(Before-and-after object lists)

══════

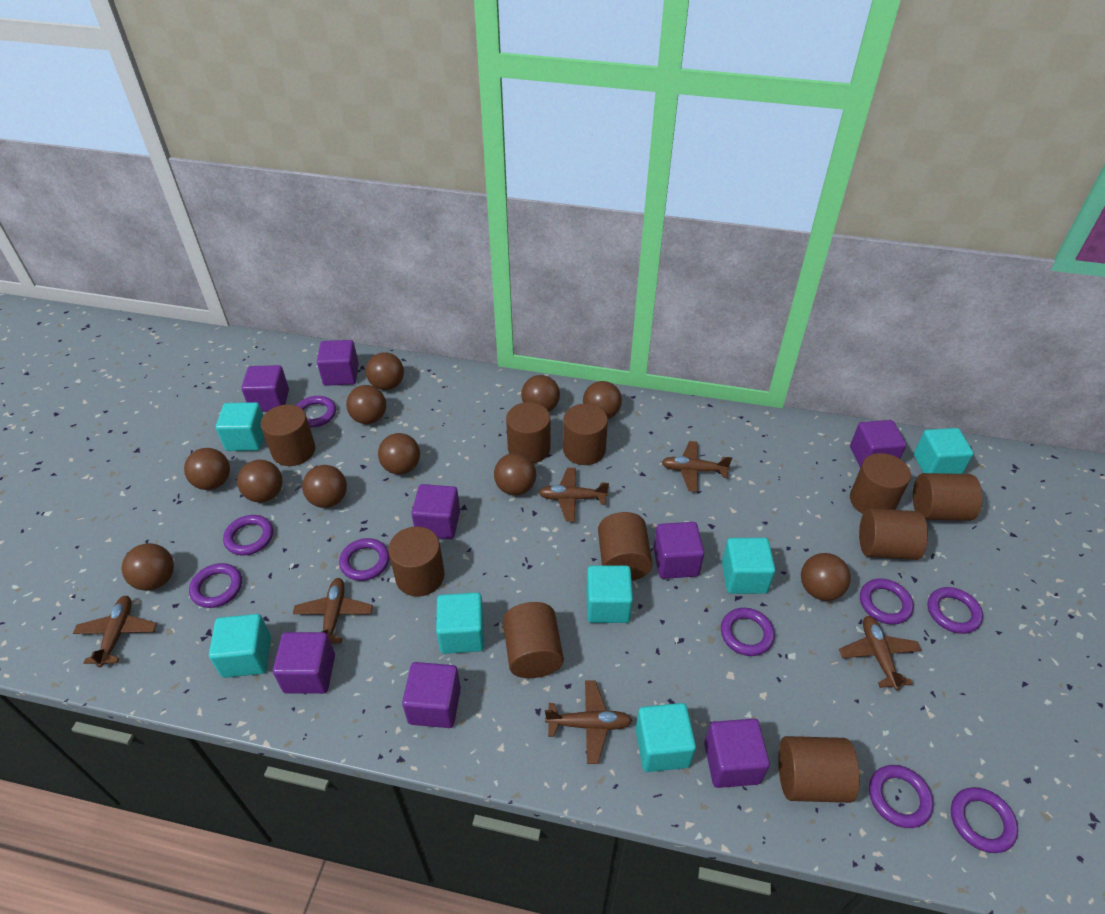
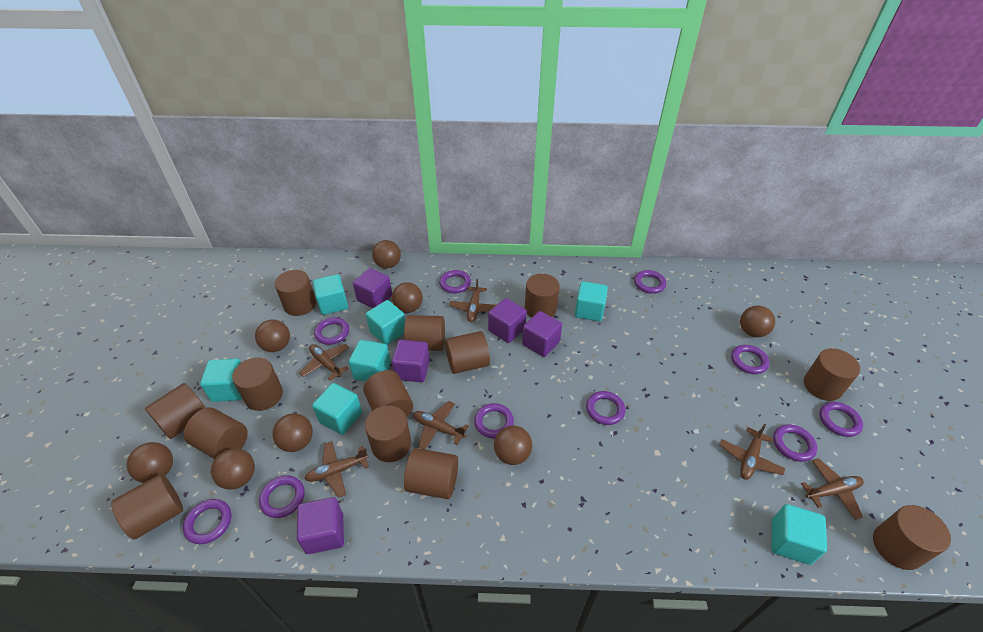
brown ball: 11 -> 8
brown cylinder: 10 -> 13
purple cube: 8 -> 5
purple ring: 9 -> 10

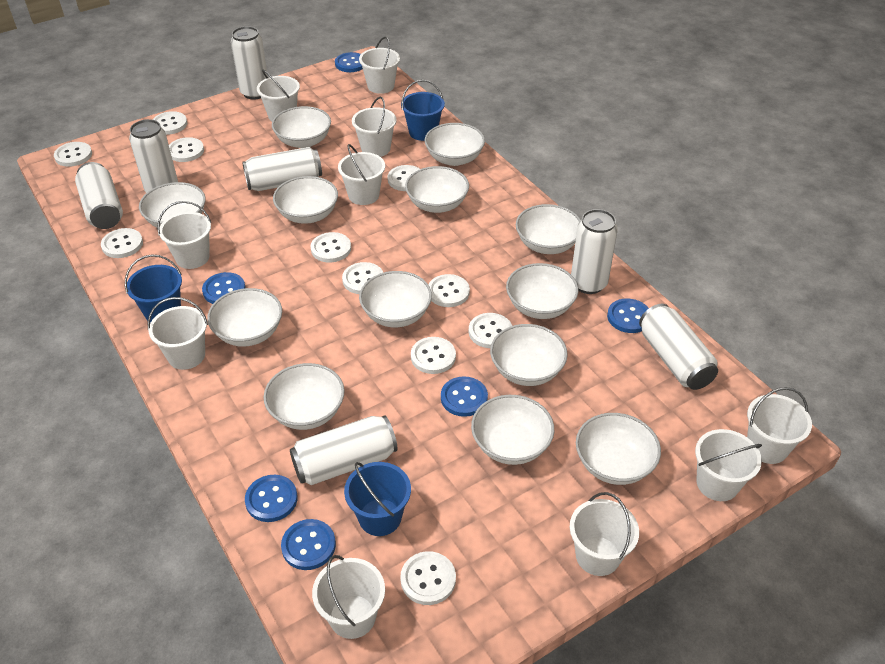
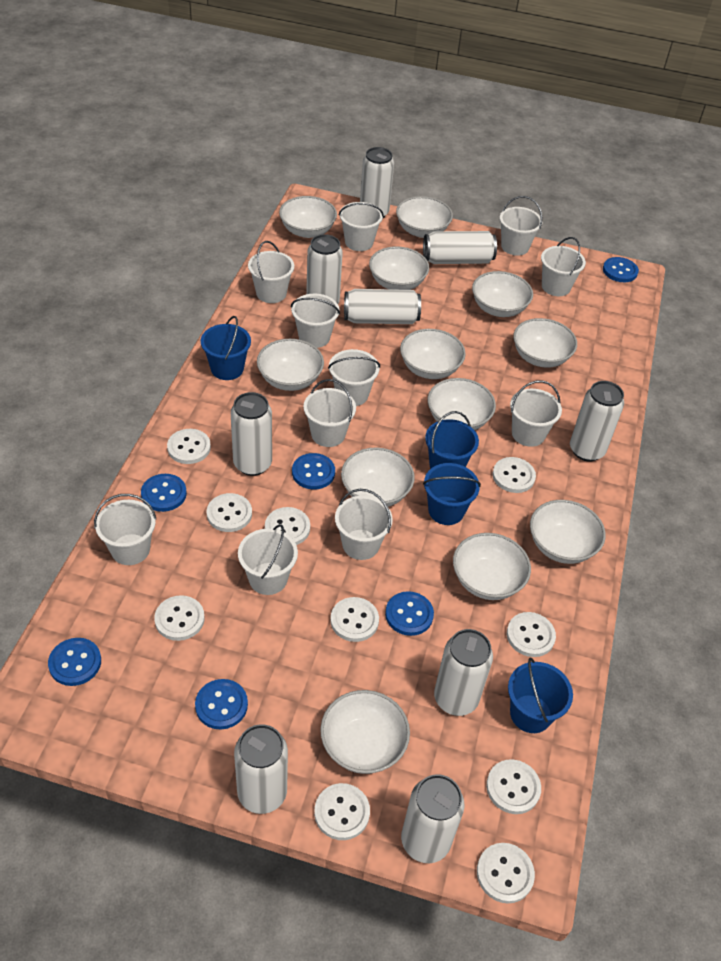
blue bucket: 3 -> 4
white bowl: 13 -> 12
white bucket: 10 -> 11
white button: 11 -> 10
white can: 7 -> 9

══════

_About this exercise_
Every entry should come back exactly as written, only without images.

_Response box_
brown ball: 11 -> 8
brown cylinder: 10 -> 13
purple cube: 8 -> 5
purple ring: 9 -> 10

blue bucket: 3 -> 4
white bowl: 13 -> 12
white bucket: 10 -> 11
white button: 11 -> 10
white can: 7 -> 9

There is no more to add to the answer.